## Brief
Please give an exact copy of every line from the one holding "cyan cone F4 level 2 -> none" through the final line of the records below.

## Input data
━━━━━━━━━━━━━━━━━━━━━━━━━━━━━━
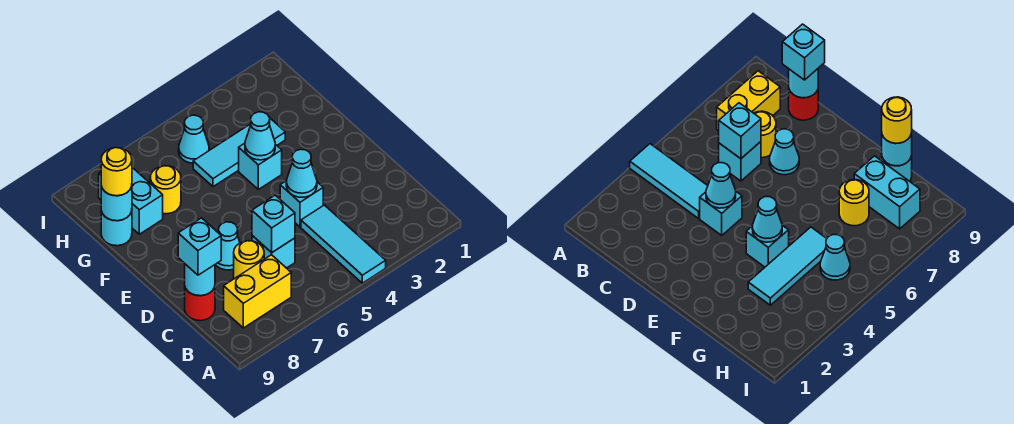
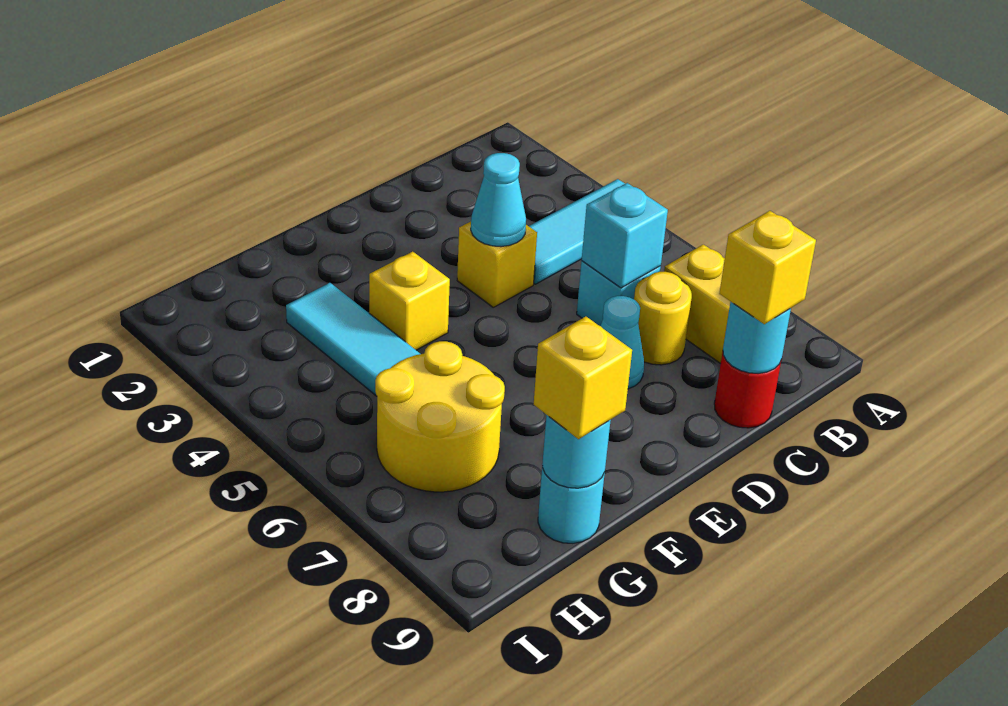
cyan brick C9 level 3 -> yellow brick C9 level 3
cyan brick D4 level 1 -> yellow brick D4 level 1
cyan brick F4 level 1 -> yellow brick F4 level 1
cyan cone F4 level 2 -> none
yellow round brick G7 level 1 -> yellow round brick G6:H7 level 1
cyan brick G8:H8 level 1 -> none
yellow round brick G9 level 3 -> yellow brick G9 level 3
cyan cone H5 level 1 -> none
━━━━━━━━━━━━━━━━━━━━━━━━━━━━━━
## Result for this exercise
cyan cone F4 level 2 -> none
yellow round brick G7 level 1 -> yellow round brick G6:H7 level 1
cyan brick G8:H8 level 1 -> none
yellow round brick G9 level 3 -> yellow brick G9 level 3
cyan cone H5 level 1 -> none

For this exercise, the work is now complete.